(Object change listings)

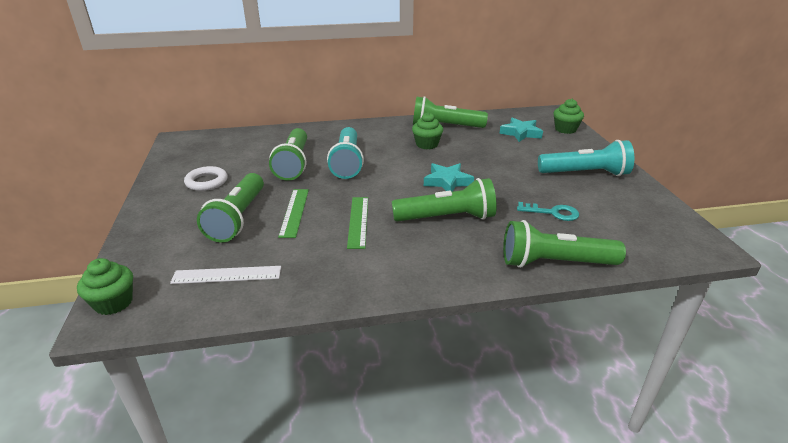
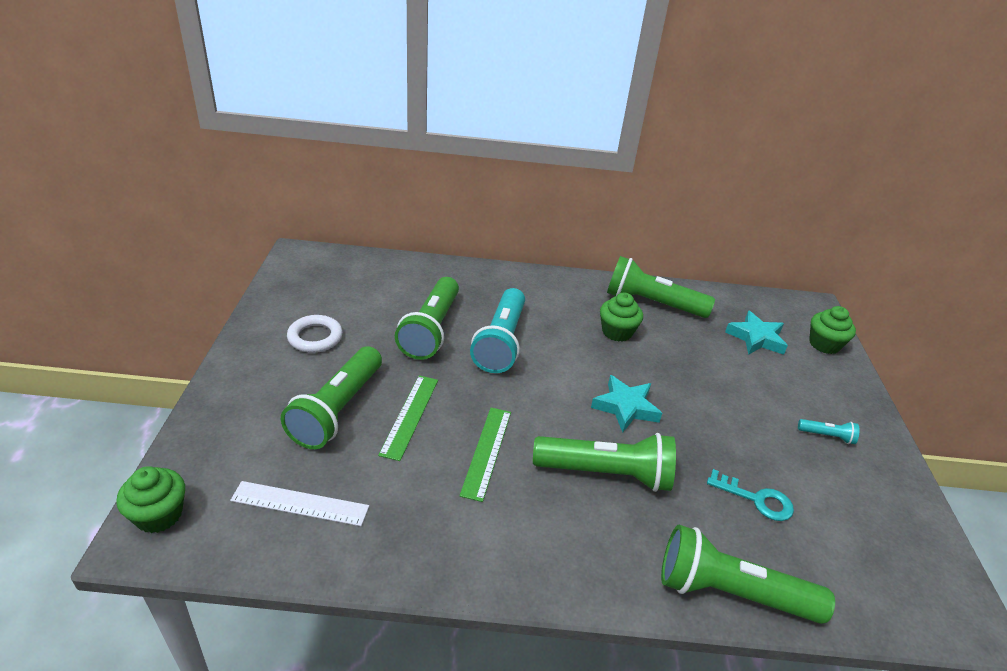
camera: 10 degrees right, 5 degrees up
(585, 173) = (827, 436): turquoise flashlight -> turquoise flashlight, size x0.43

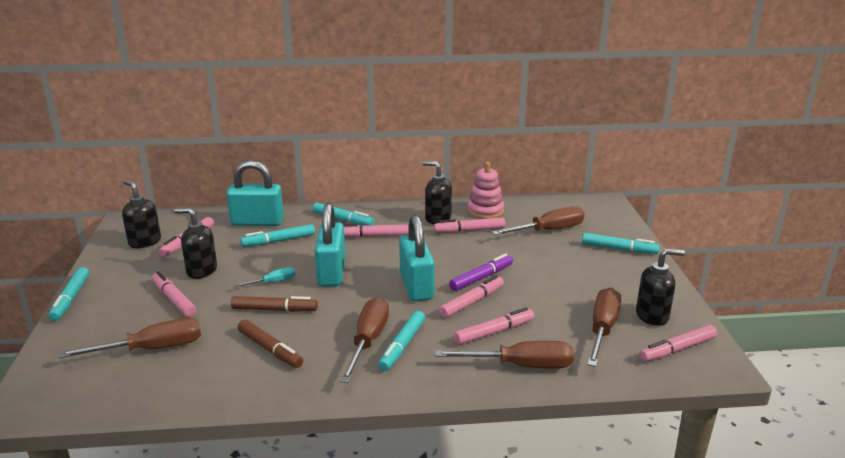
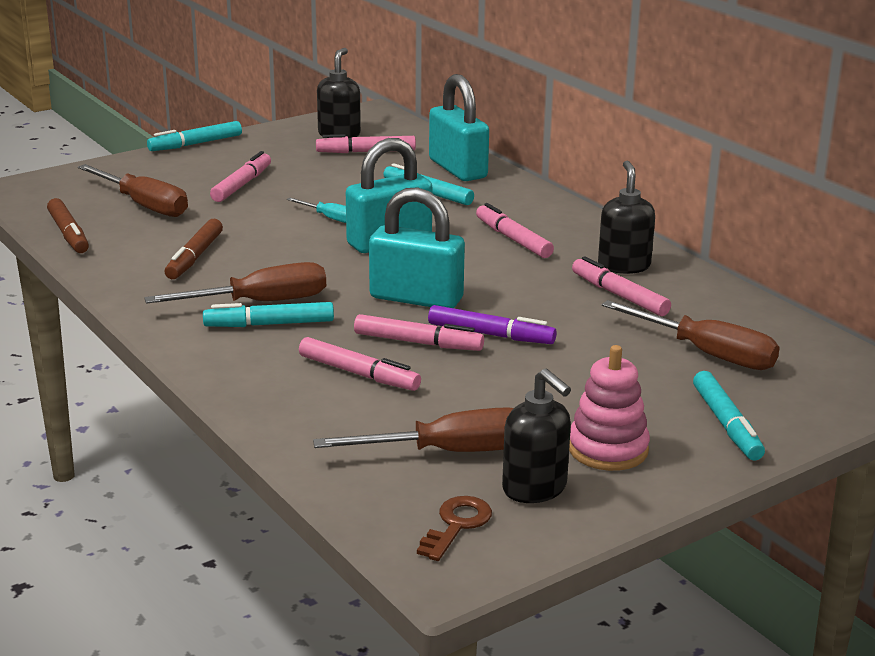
camera: 60 degrees right, 0 degrees up
(201, 271) = (312, 178): black soap dispenser -> none
(274, 310) = (273, 236): brown marker -> brown marker (68, 234)
(343, 220) = (531, 211): turquoise marker -> none
(416, 286) = (416, 298): turquoise padlock -> turquoise padlock turned 60 degrees clockwise
(485, 211) = (700, 292): pink stacking toy -> pink stacking toy (608, 449)
(520, 365) = (296, 408): brown screwdriver -> none
(677, 349) = (457, 525): pink marker -> brown key

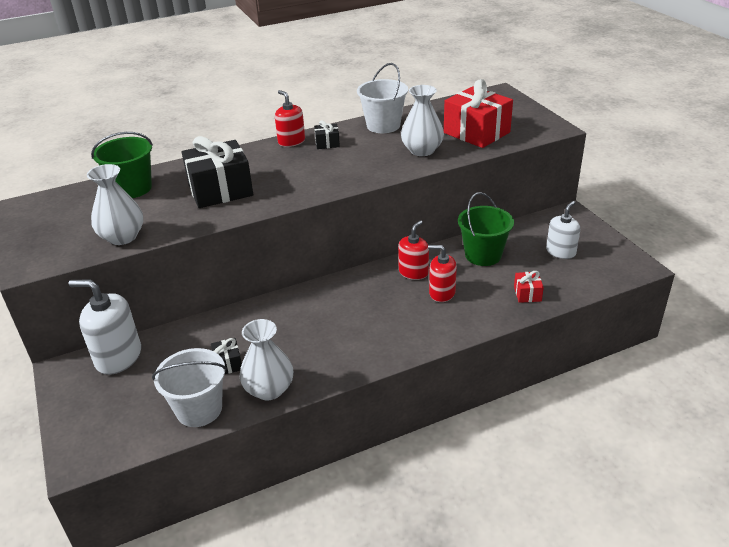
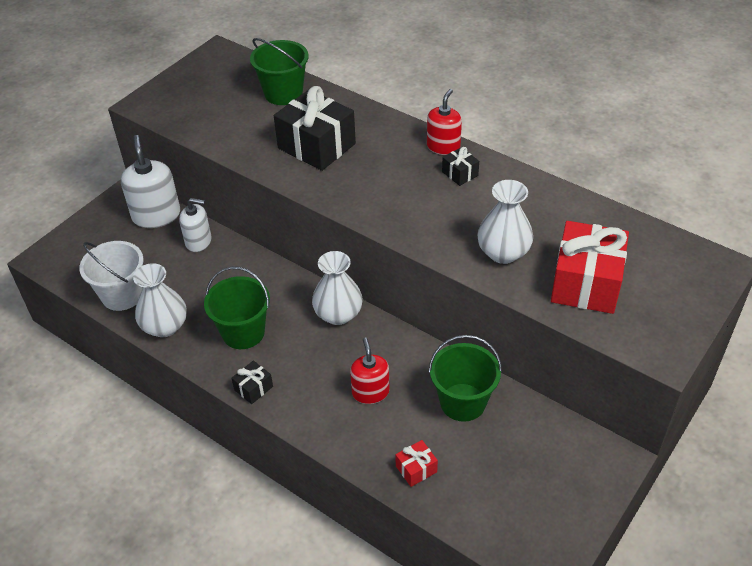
camera: 60 degrees right, 10 degrees up
(122, 237) = (208, 129): white vase -> white vase (338, 314)
(228, 363) = (182, 284): black gift -> black gift (253, 388)
(322, 341) = (243, 332): none -> green bucket
(383, 125) = (536, 198): white bucket -> none
(413, 272) = (390, 354): red soap dispenser -> none
(560, 252) = (521, 475): white soap dispenser -> white soap dispenser (198, 241)

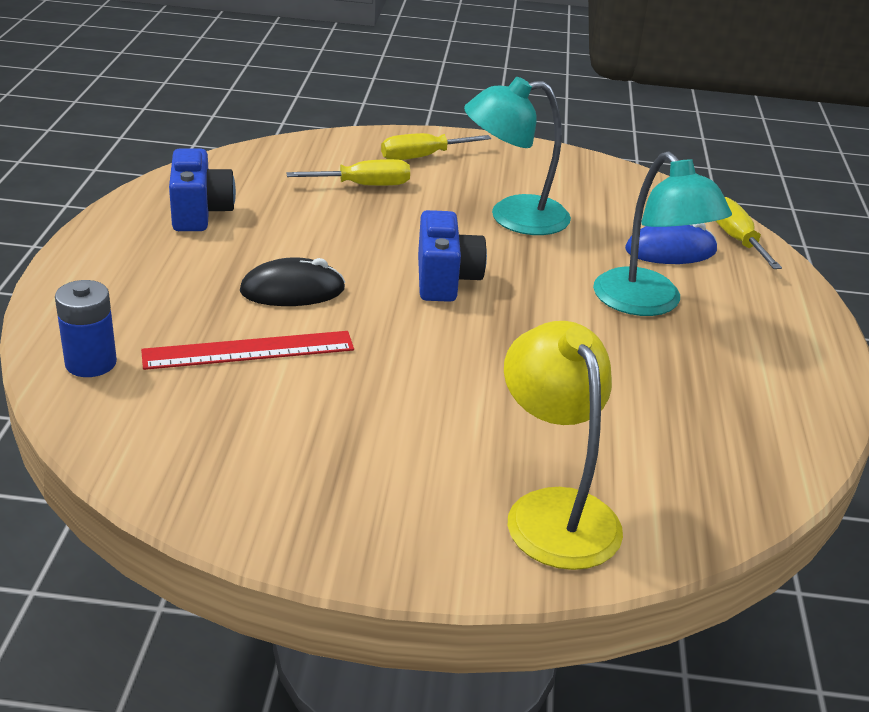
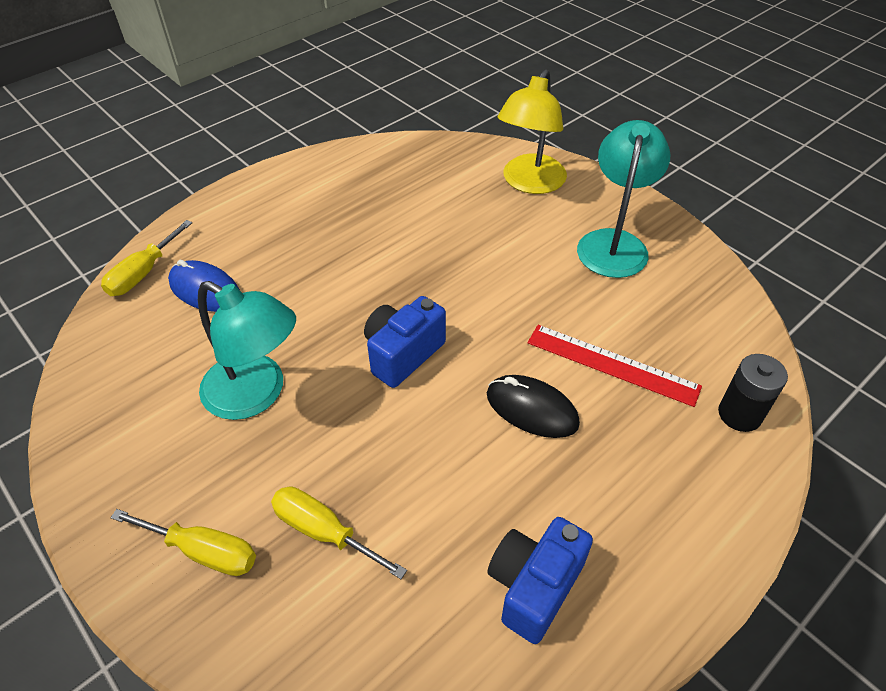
camera: 135 degrees left, 15 degrees up
(91, 363) = (739, 414): blue battery -> black battery
(647, 303) = (299, 259): turquoise lamp -> turquoise lamp (614, 243)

Problem requirements >>
Determine the number of lines in the entries that contain the word "soap". Give that number and nothing more.

Solution to this exercise >>
3